## Directions for this task:
Which lines run from the one containing "RELAY1 pin IN1: D5 -> D4" through the end of the data? Write them out exactly, with the pictures left out.
** Opening Data extracts block **
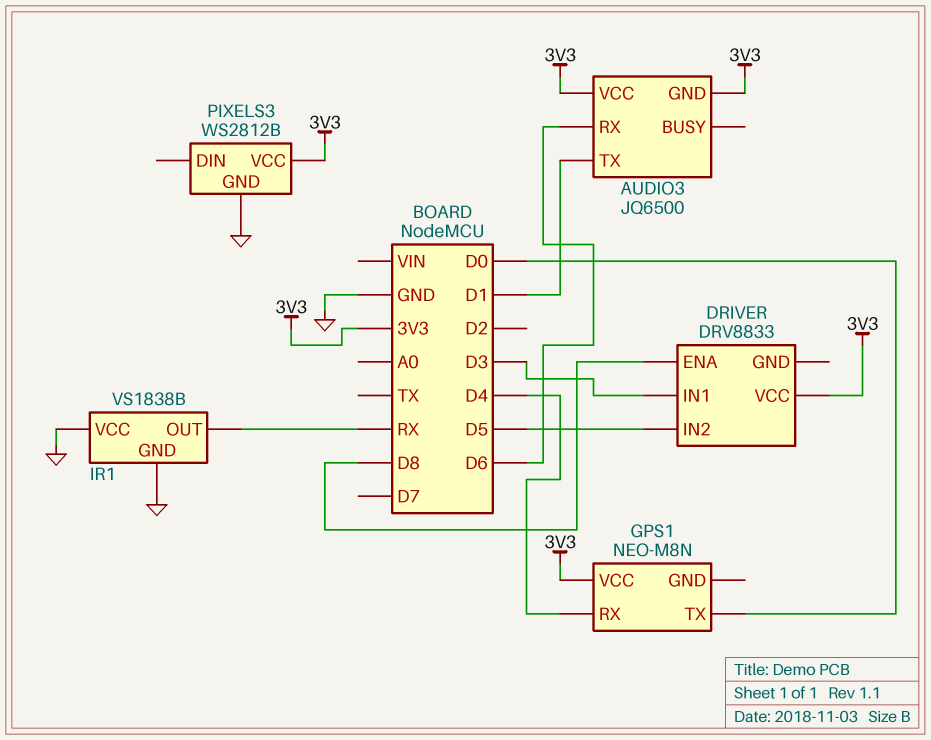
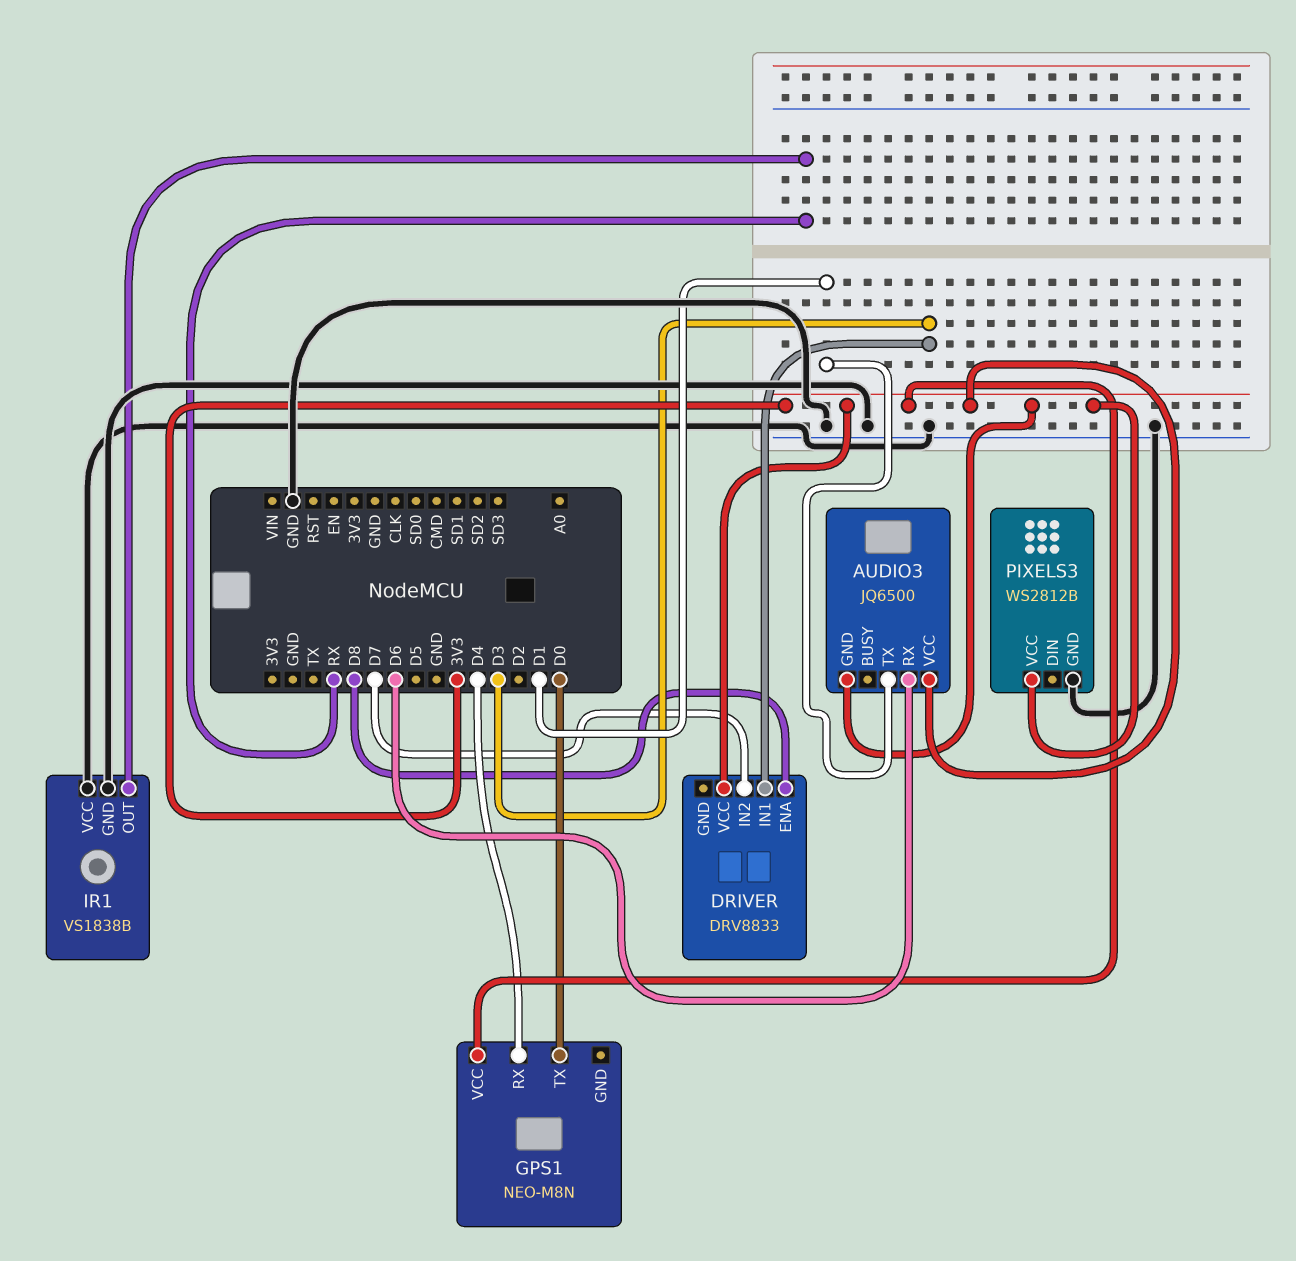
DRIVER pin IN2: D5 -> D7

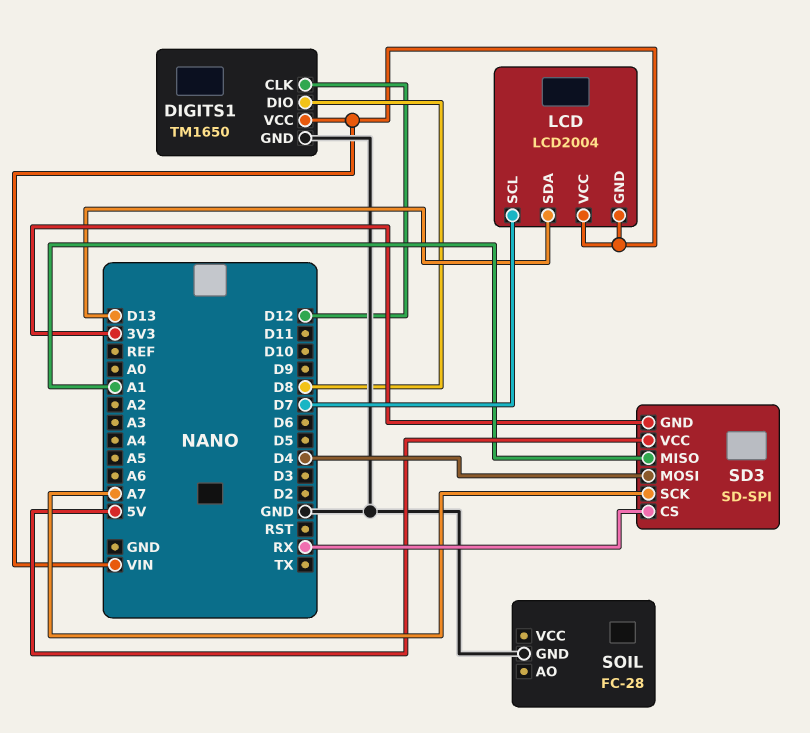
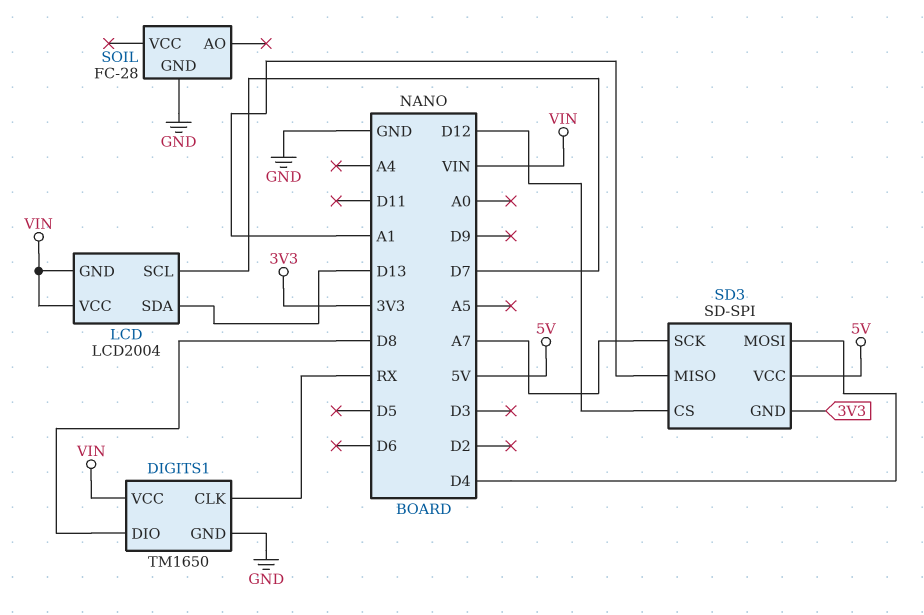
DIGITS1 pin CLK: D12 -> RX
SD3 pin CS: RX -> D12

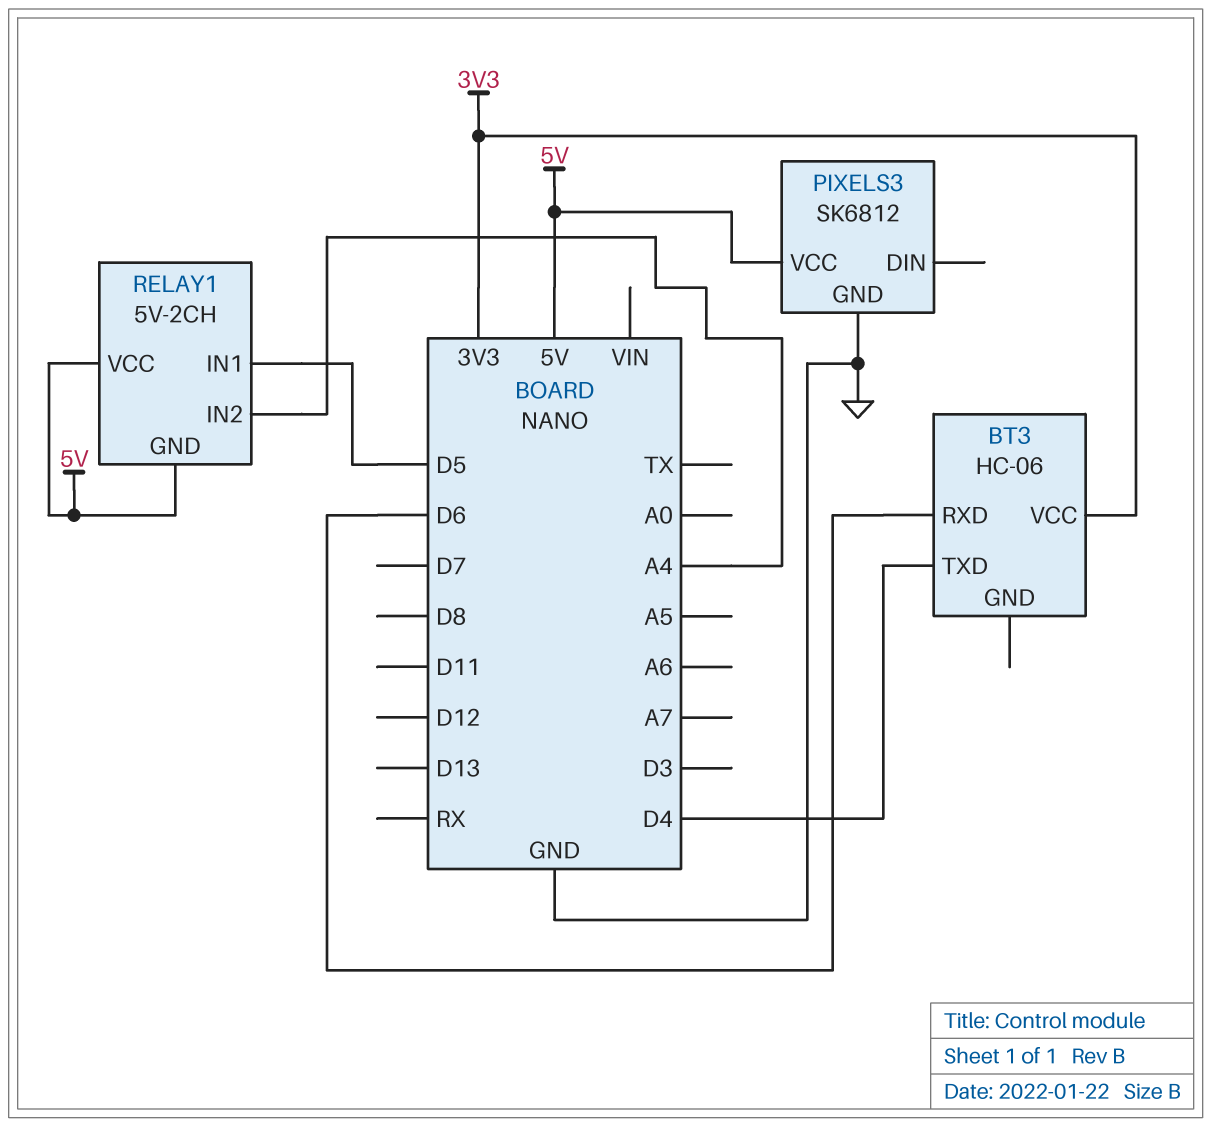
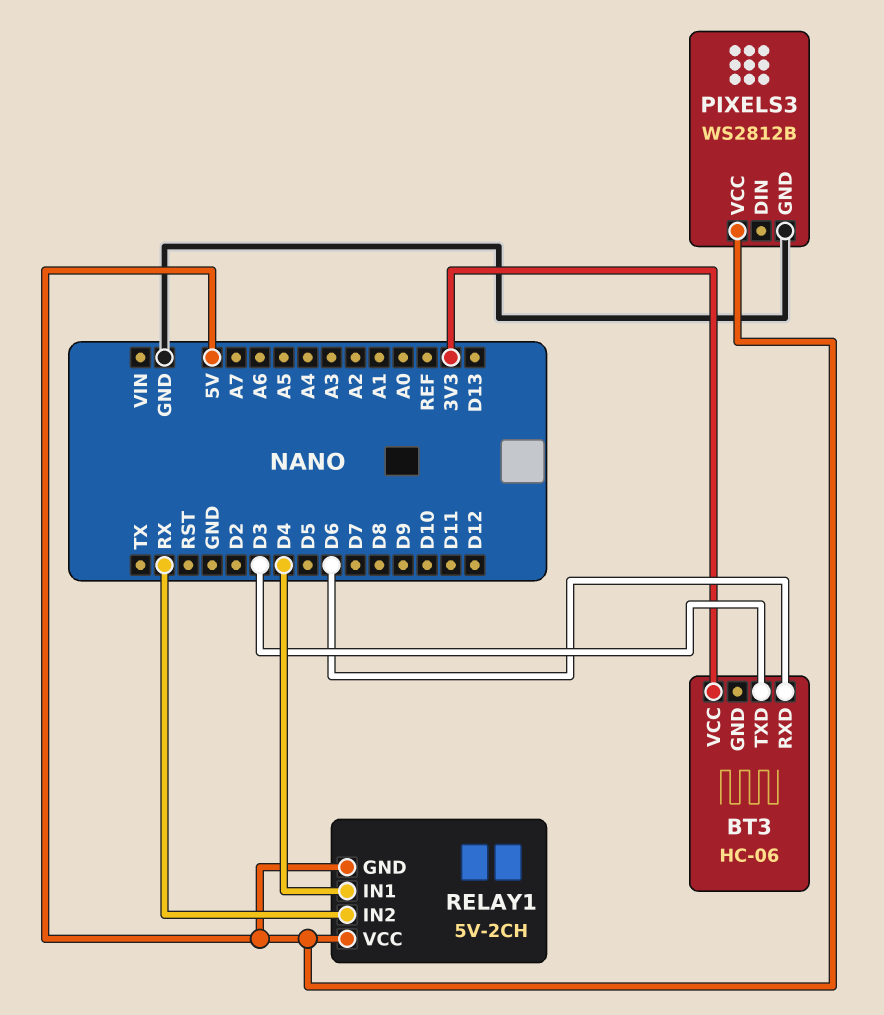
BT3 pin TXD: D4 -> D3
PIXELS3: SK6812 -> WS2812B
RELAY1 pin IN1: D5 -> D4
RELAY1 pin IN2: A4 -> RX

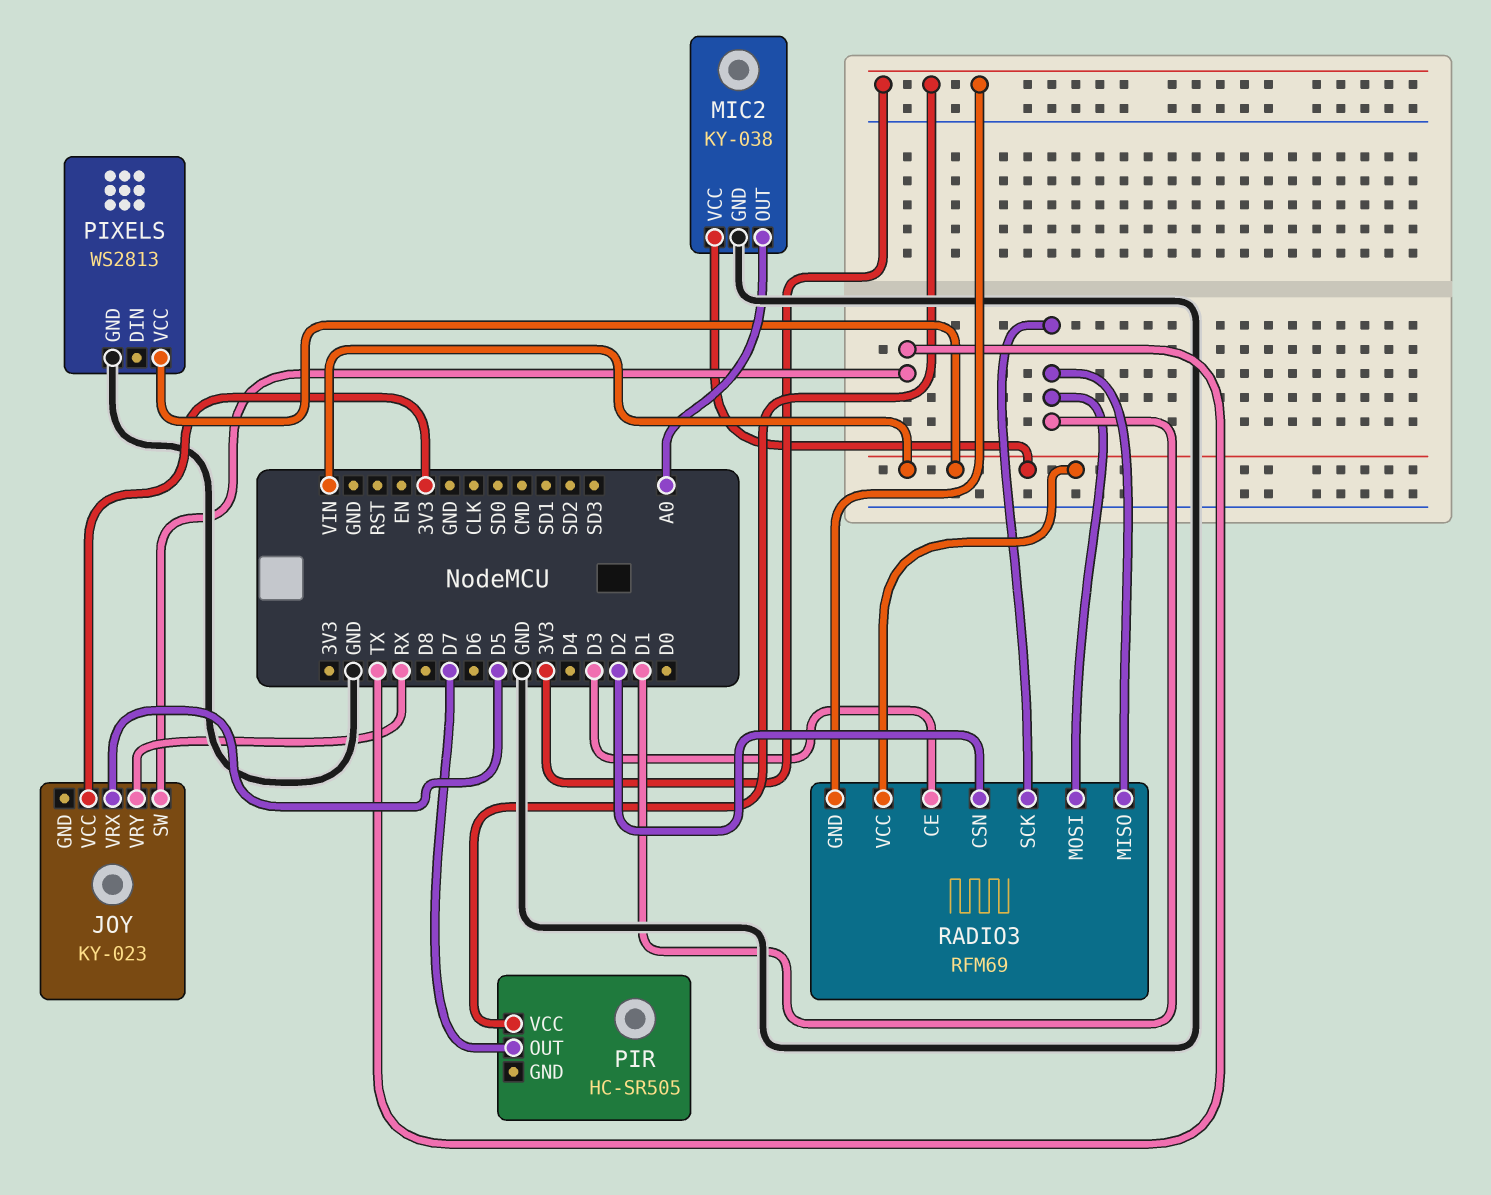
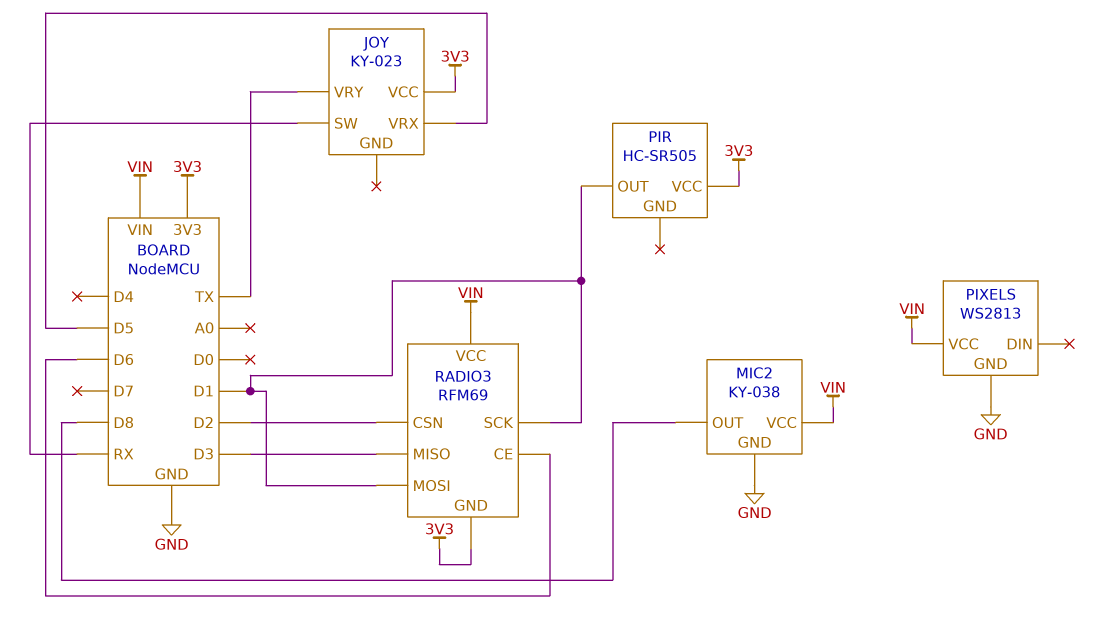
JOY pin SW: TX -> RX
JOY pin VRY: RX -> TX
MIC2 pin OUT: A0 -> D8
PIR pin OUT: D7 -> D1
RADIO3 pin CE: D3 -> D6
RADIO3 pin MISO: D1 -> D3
** Closing Data extracts block **
## Completed task:
RELAY1 pin IN1: D5 -> D4
RELAY1 pin IN2: A4 -> RX

JOY pin SW: TX -> RX
JOY pin VRY: RX -> TX
MIC2 pin OUT: A0 -> D8
PIR pin OUT: D7 -> D1
RADIO3 pin CE: D3 -> D6
RADIO3 pin MISO: D1 -> D3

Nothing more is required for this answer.